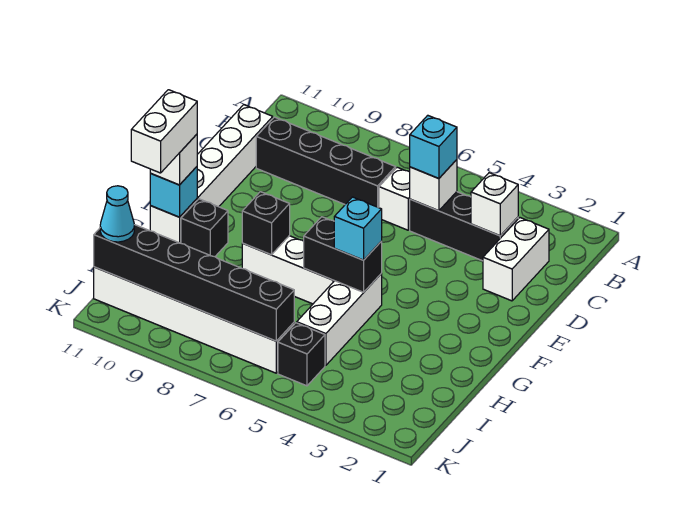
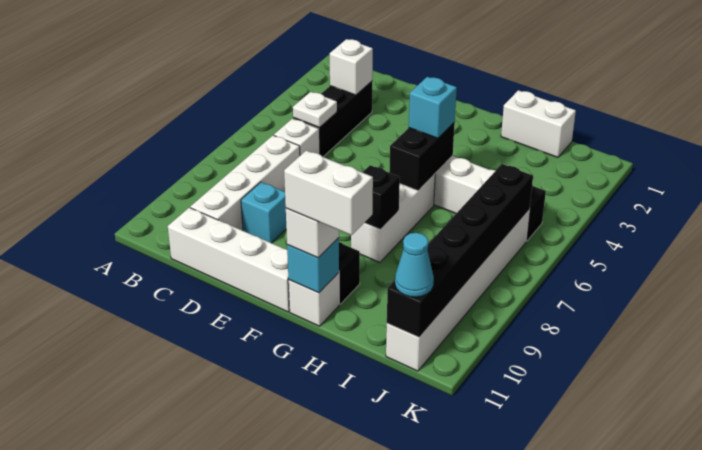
white brick C2:D2 level 1 -> white brick H1:I1 level 1
white brick C5 level 2 -> white plate C5 level 2
cyan brick C5 level 3 -> cyan brick D9 level 1
black brick C7:C10 level 1 -> white brick C7:C10 level 1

**What you have to do**
Look through the data and gather every line with the string "white" in it.

**Exercise result**
white brick C2:D2 level 1 -> white brick H1:I1 level 1
white brick C5 level 2 -> white plate C5 level 2
black brick C7:C10 level 1 -> white brick C7:C10 level 1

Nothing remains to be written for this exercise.